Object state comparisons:
######

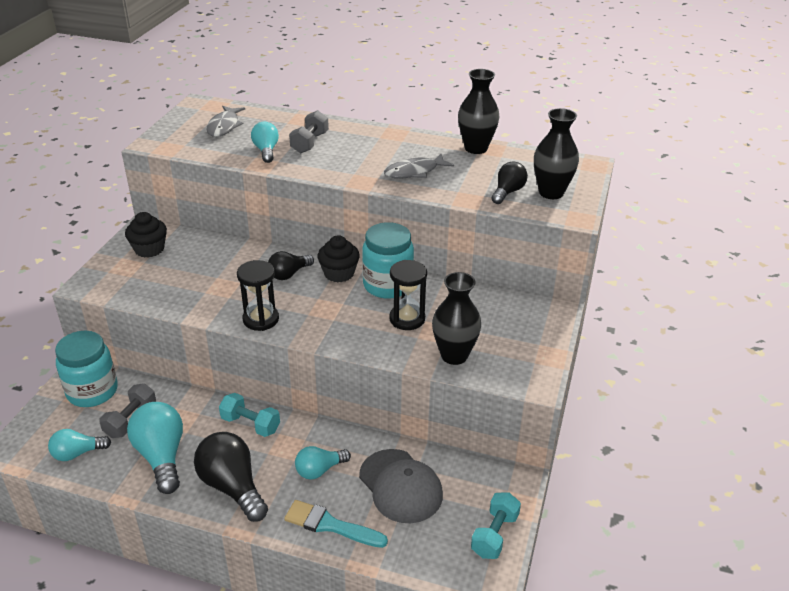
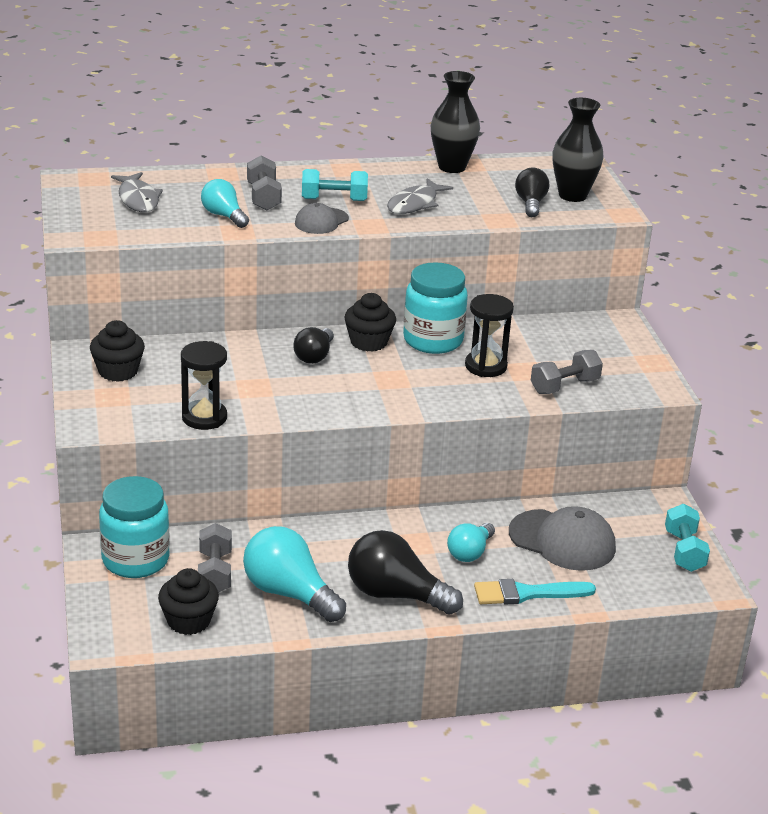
camera: 30 degrees left, 5 degrees down
(77, 453) = (189, 621): turquoise light bulb -> black cupcake
(250, 424) = (355, 535): turquoise dumbbell -> turquoise dumbbell (334, 199)
(261, 319) = (333, 406): black hourglass -> black hourglass (204, 417)
(329, 170) = (321, 221): none -> grey cap
(454, 355) = (564, 386): black vase -> grey dumbbell

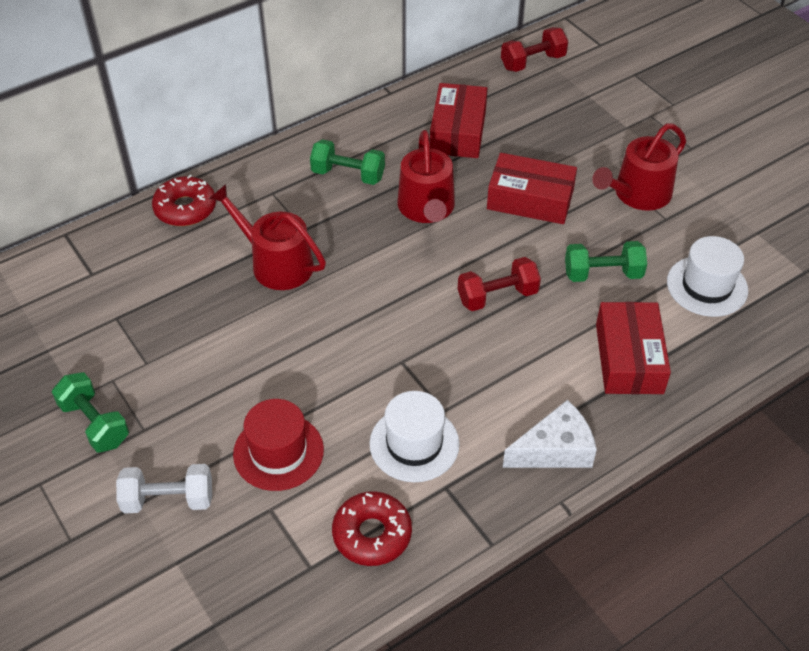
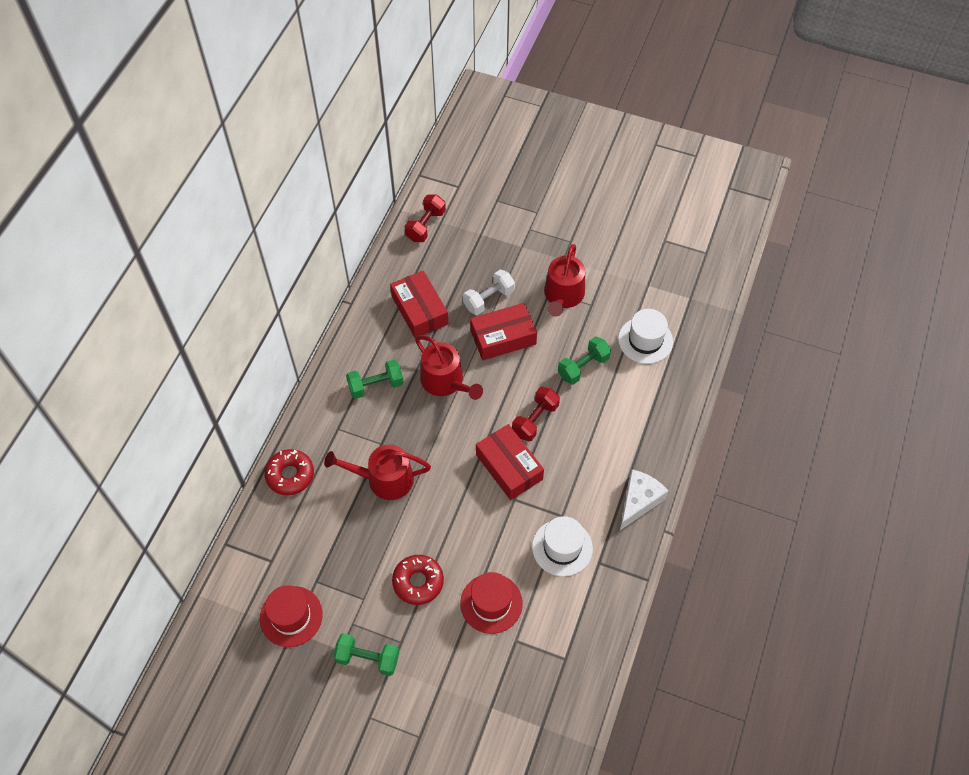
camera: 35 degrees left, 10 degrees up
(60, 335) = (291, 616): none -> red hat
(168, 500) = (454, 674): white dumbbell -> white dumbbell (488, 299)
(372, 534) = (582, 617): red donut -> red donut (418, 582)
(629, 358) = (636, 416): red box -> red box (509, 467)

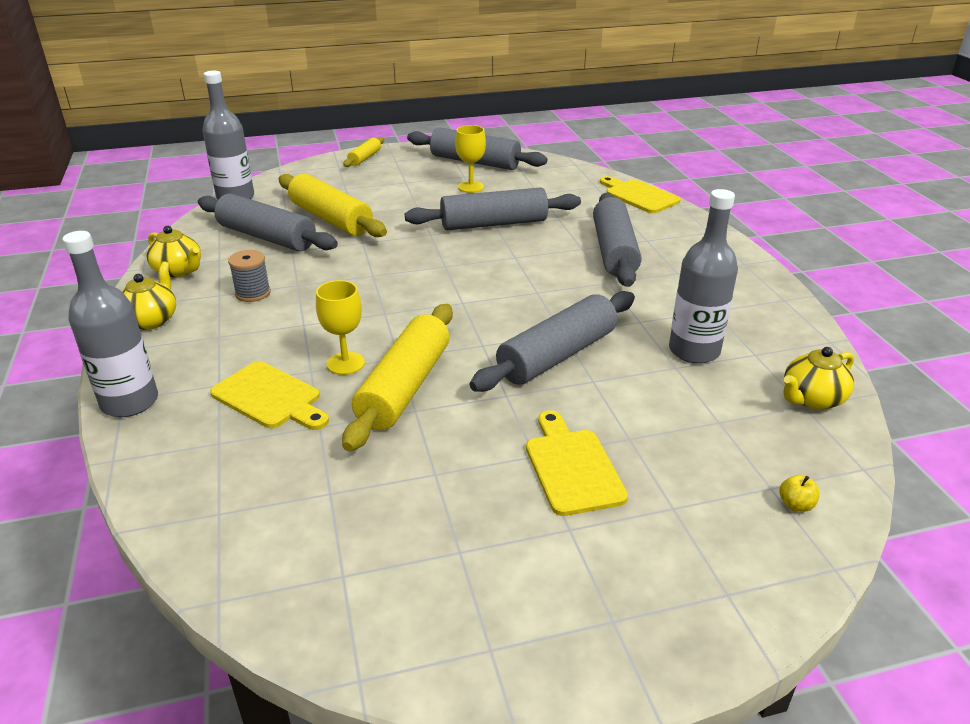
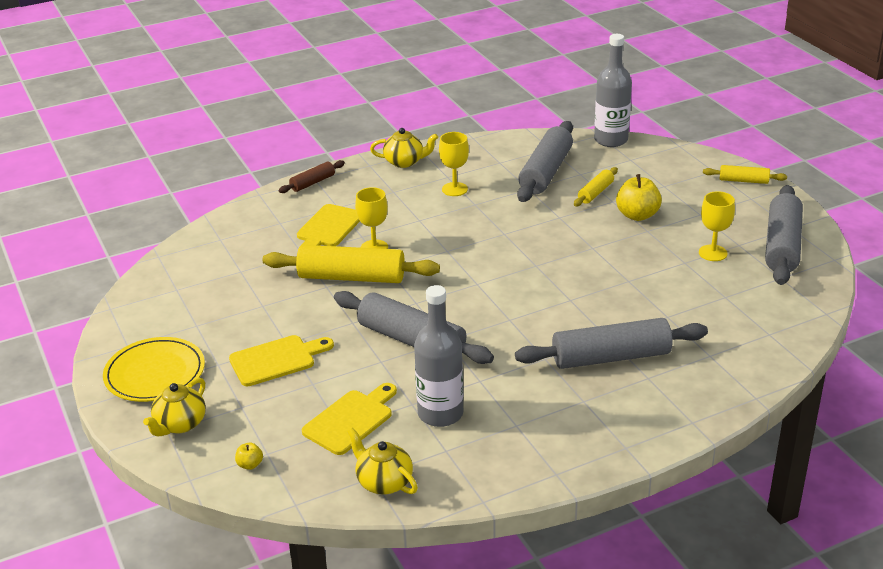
camera: 80 degrees right, 0 degrees up
(130, 402) = (312, 183): grey bottle -> brown rolling pin
(178, 271) = (475, 152): yellow teapot -> yellow teapot (180, 424)
(253, 293) = (454, 189): grey spool -> yellow goblet
(331, 219) = (595, 193): yellow rolling pin -> yellow rolling pin, size x0.51
(387, 206) = (637, 215): none -> yellow apple
(493, 224) = (633, 278): grey rolling pin -> none
(579, 608) = (155, 373): none -> yellow plate
(639, 196) = (762, 366): yellow cutting board -> yellow cutting board (351, 420)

######

:: Required work ::
Repeat only the stretch of data above that runs from the line with "(454, 355) = (564, 386): black" to the line with "camera: 80 degrees right, 0 degrees up". Keep both end lines; exclude pictures.

:: Reply to the task ::
(454, 355) = (564, 386): black vase -> grey dumbbell

camera: 35 degrees left, 10 degrees up
(60, 335) = (291, 616): none -> red hat
(168, 500) = (454, 674): white dumbbell -> white dumbbell (488, 299)
(372, 534) = (582, 617): red donut -> red donut (418, 582)
(629, 358) = (636, 416): red box -> red box (509, 467)

camera: 80 degrees right, 0 degrees up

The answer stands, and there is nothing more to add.